__Data in this exercise__:
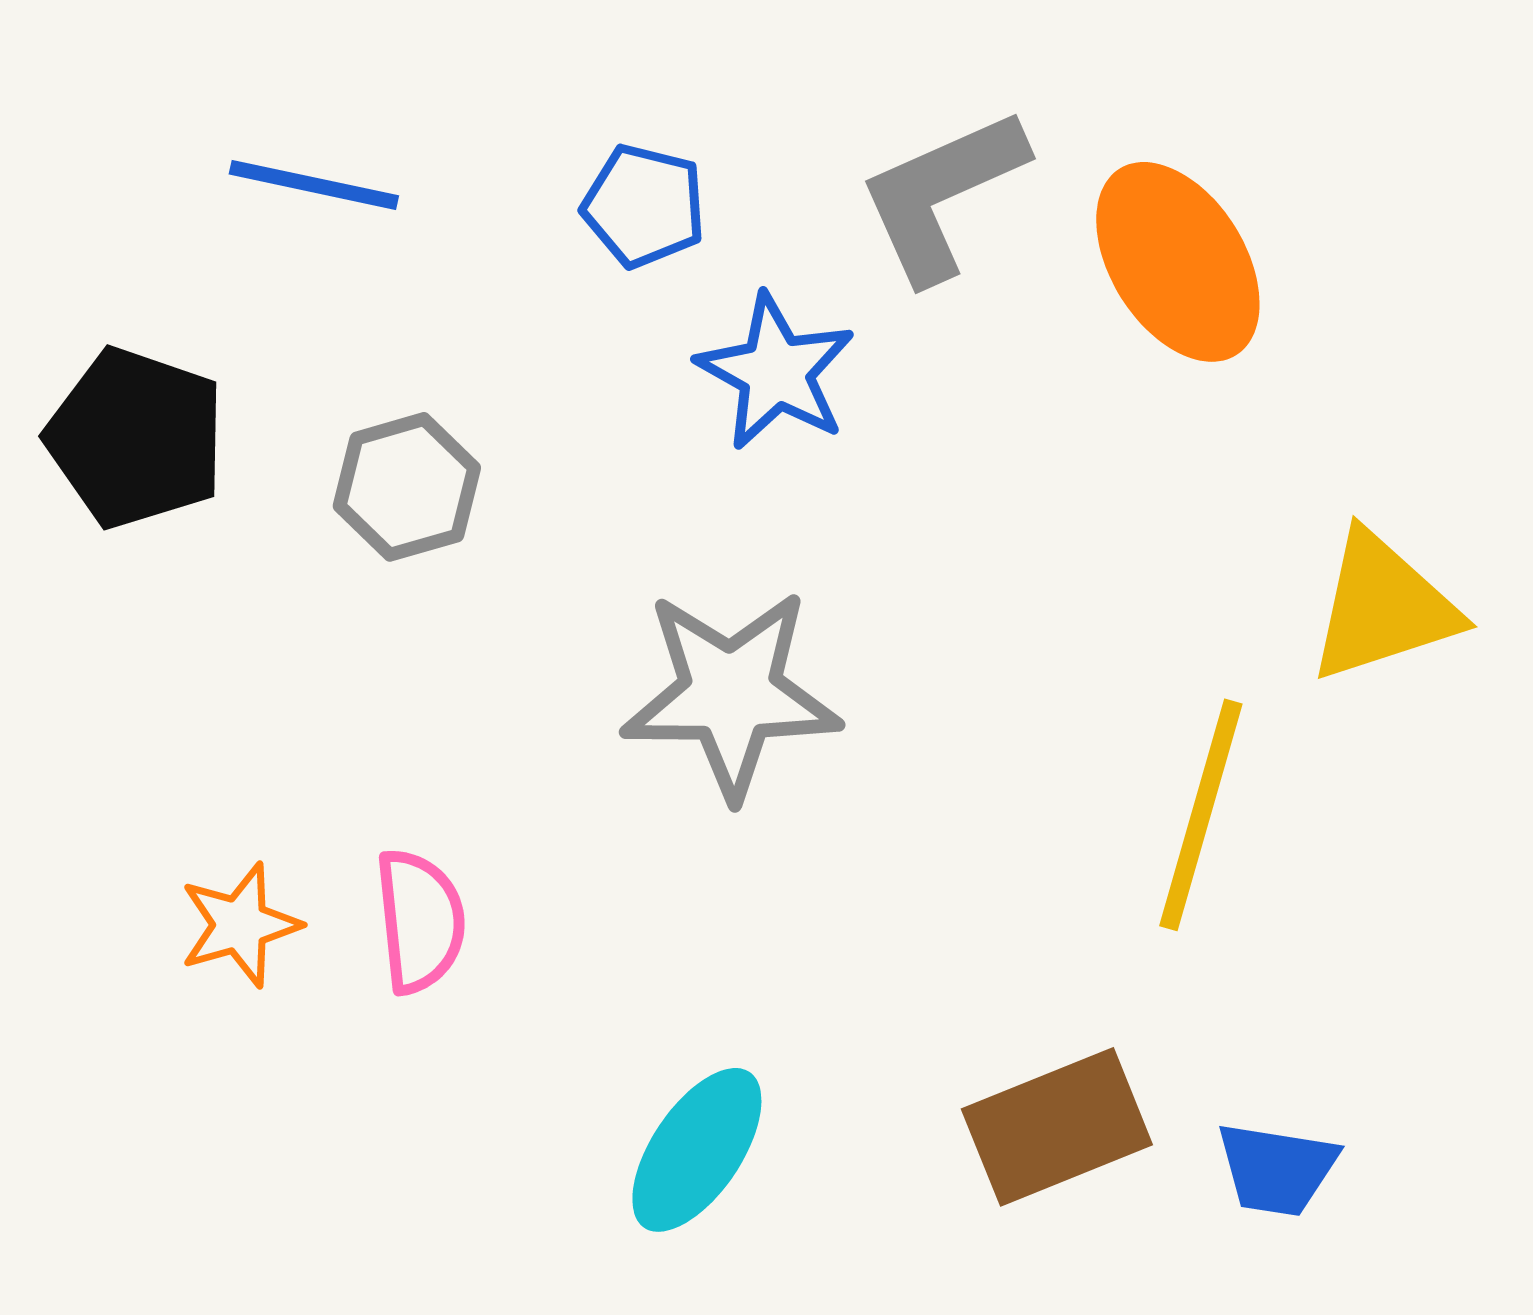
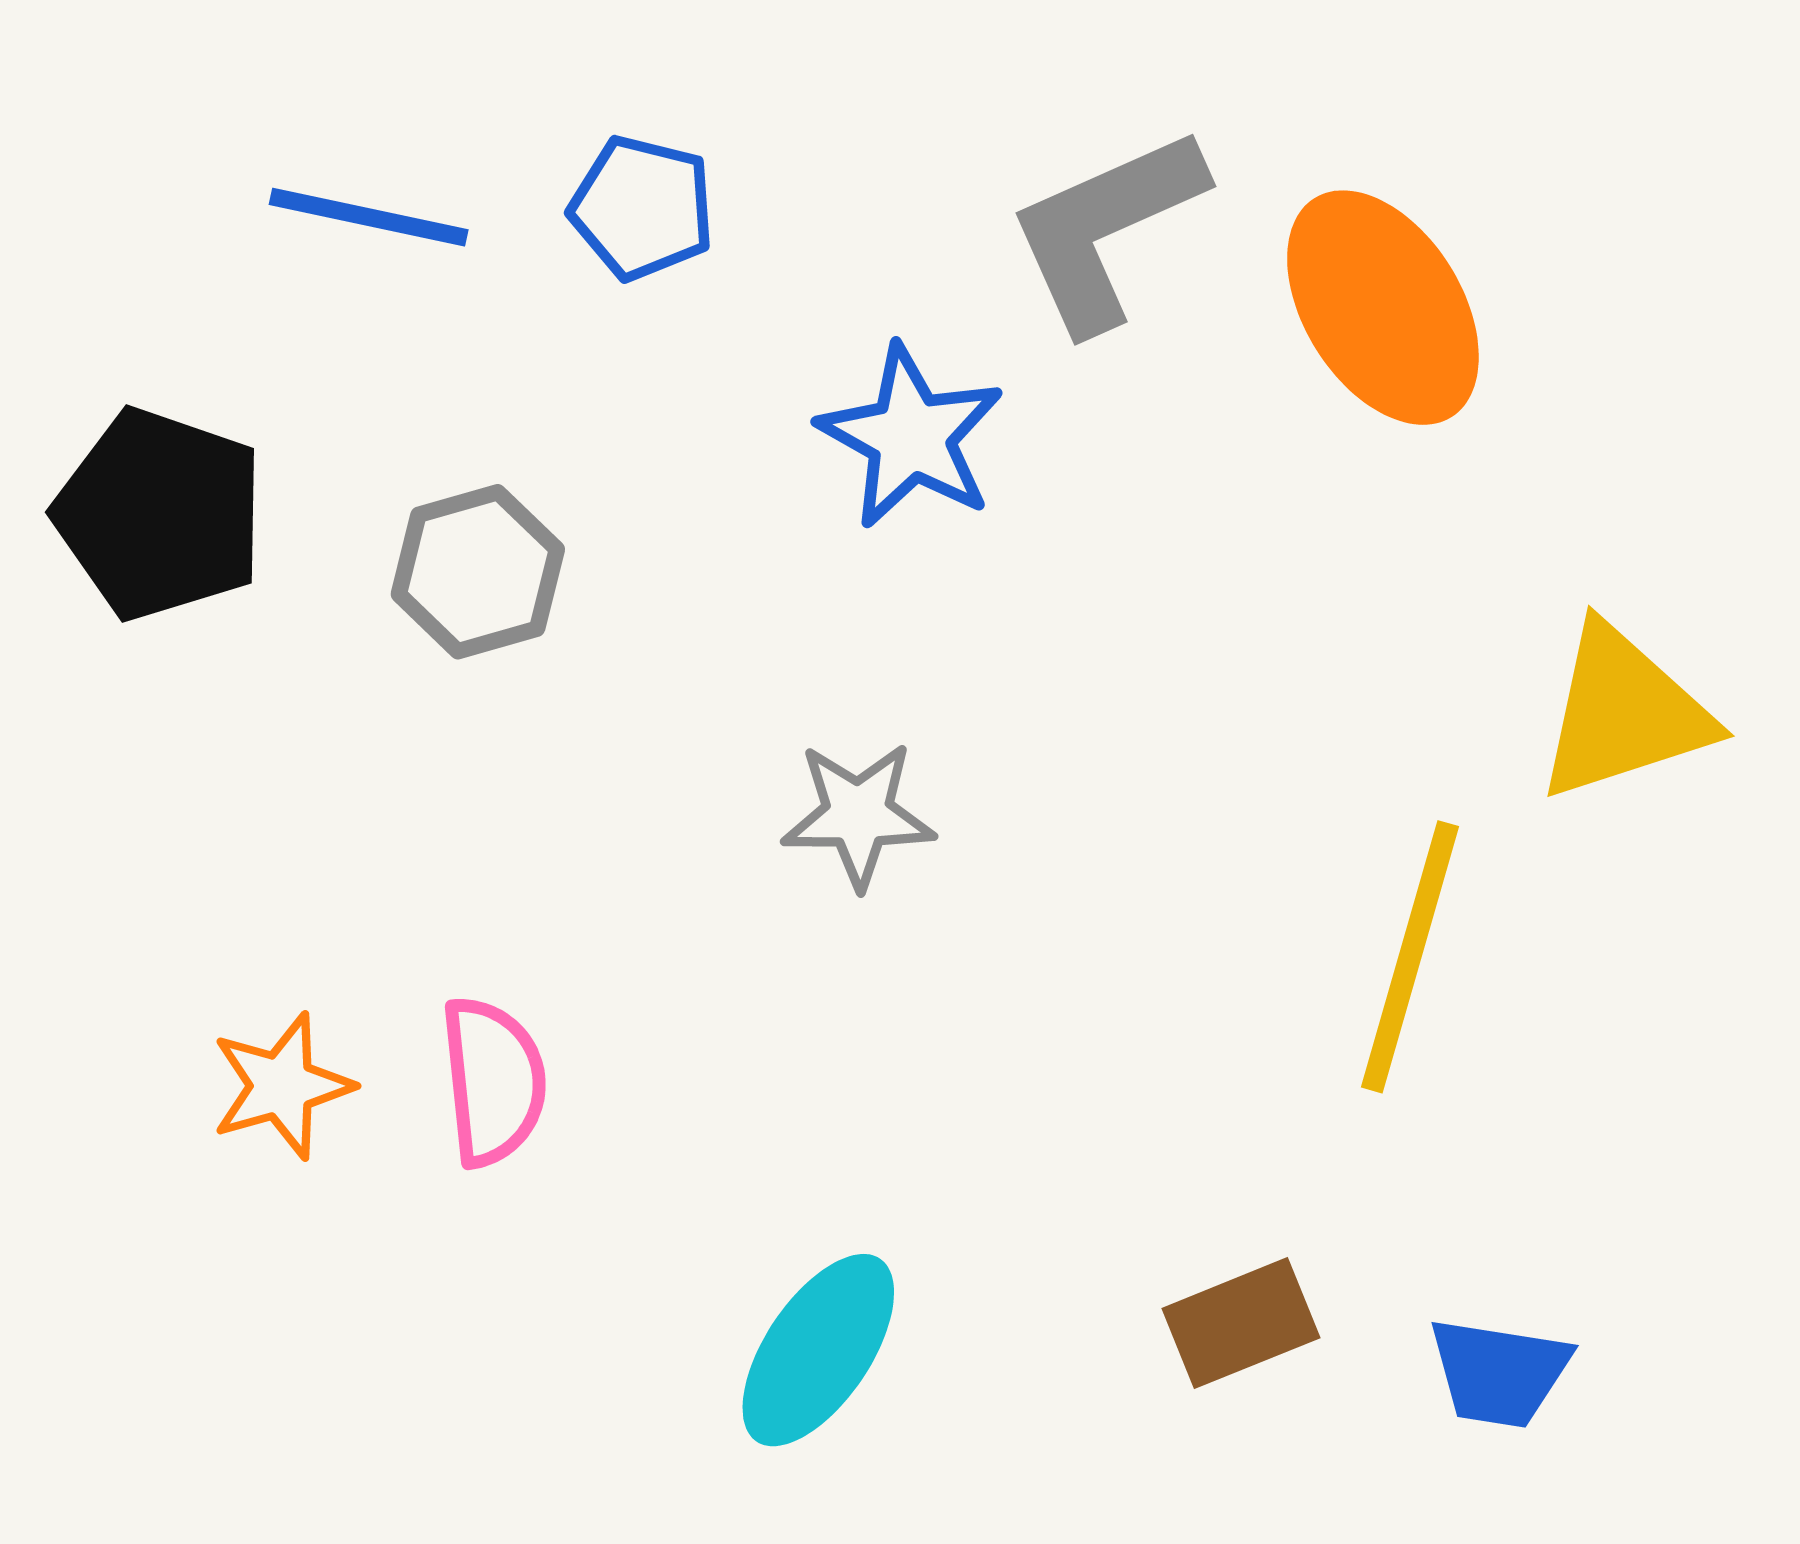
blue pentagon: (644, 206) -> (642, 208), moved
gray star: (731, 694) -> (858, 815), size x0.6
brown rectangle: (1057, 1127) -> (1241, 1323), size x0.7

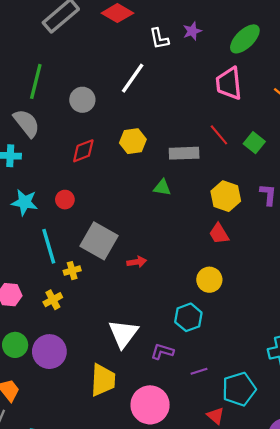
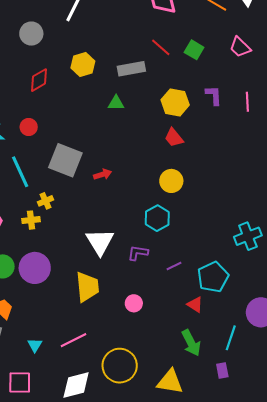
yellow cross: (72, 271) -> (45, 201), moved
yellow cross: (53, 300) -> (31, 220), turned 30
pink circle: (150, 405) -> (134, 303), size x0.5

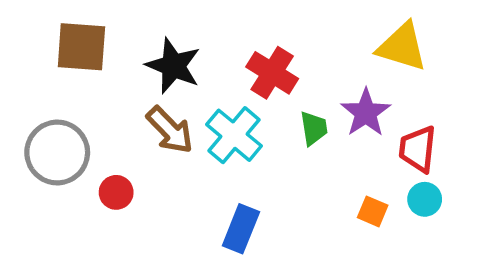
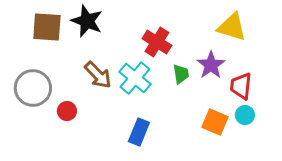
black star: (173, 66) -> (87, 21), moved
orange square: (373, 211) -> (215, 122), size x1.5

__Task to carry out__: Please print the listing above again word for word, without its pictures.

__Solution to this exercise__:
blue pentagon: (644, 206) -> (642, 208), moved
gray star: (731, 694) -> (858, 815), size x0.6
brown rectangle: (1057, 1127) -> (1241, 1323), size x0.7

yellow cross: (72, 271) -> (45, 201), moved
yellow cross: (53, 300) -> (31, 220), turned 30
pink circle: (150, 405) -> (134, 303), size x0.5

black star: (173, 66) -> (87, 21), moved
orange square: (373, 211) -> (215, 122), size x1.5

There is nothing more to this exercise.